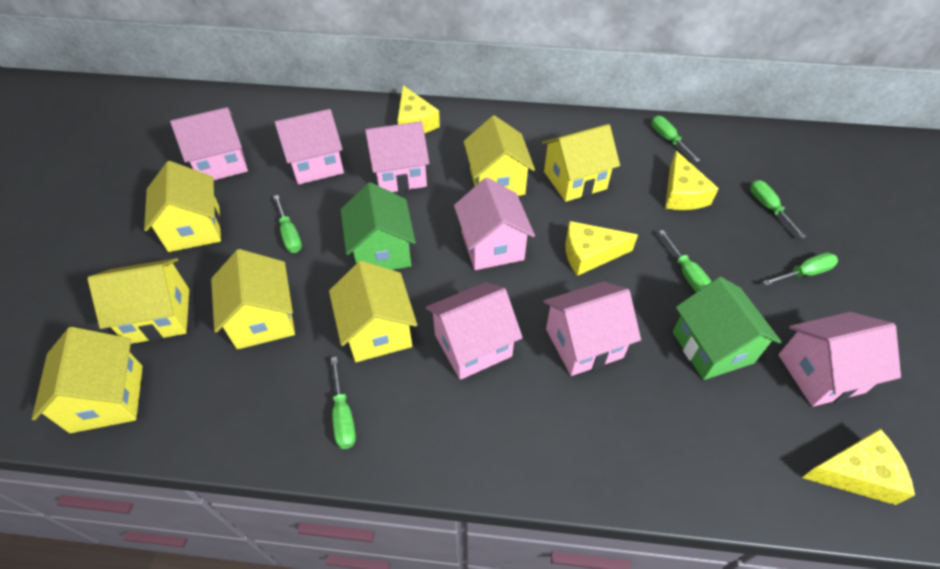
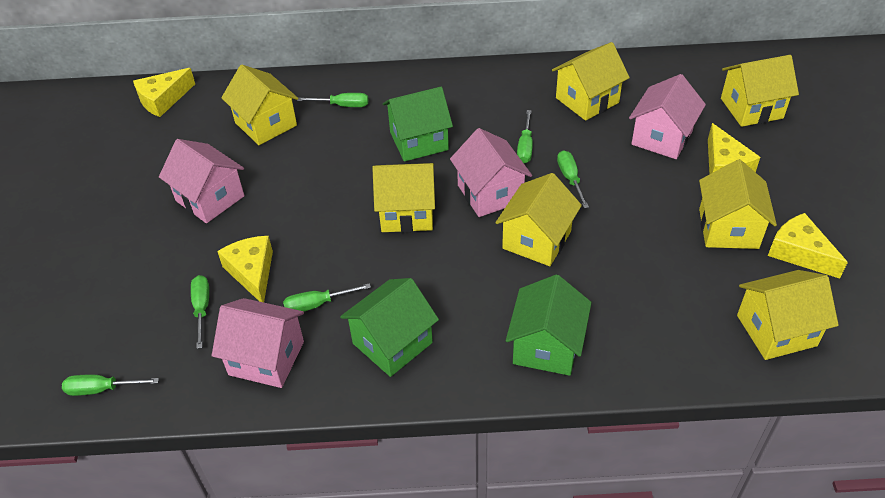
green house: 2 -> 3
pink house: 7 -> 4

==

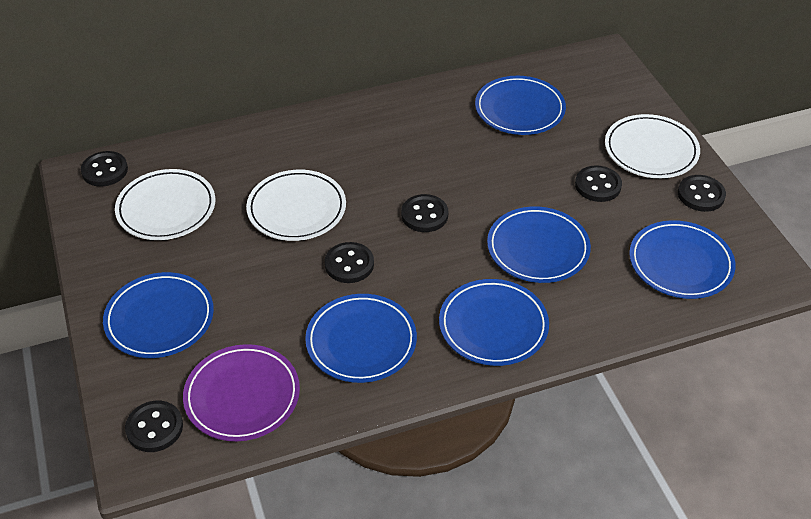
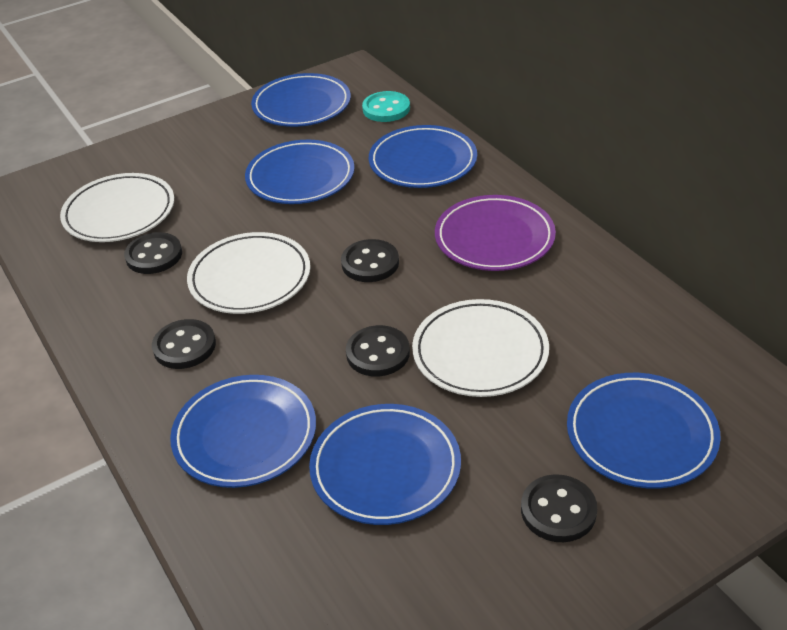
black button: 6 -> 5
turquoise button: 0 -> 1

---

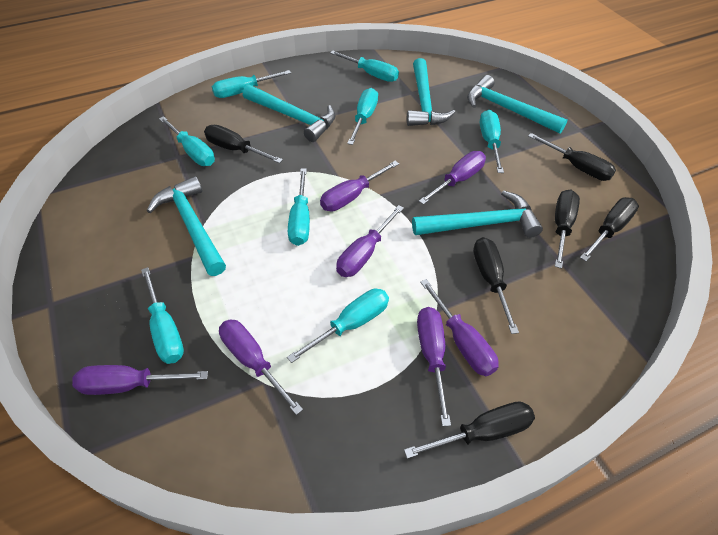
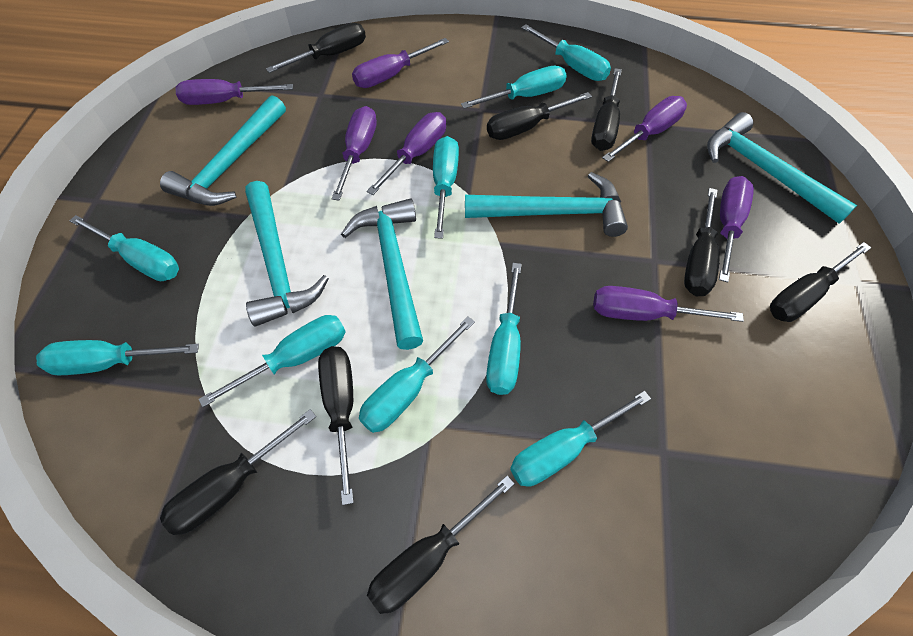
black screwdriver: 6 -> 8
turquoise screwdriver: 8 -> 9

*Problem to work on*:
Looking at the records above, which lines contain "button"? Copy those lines.

*Result of the exercise*:
black button: 6 -> 5
turquoise button: 0 -> 1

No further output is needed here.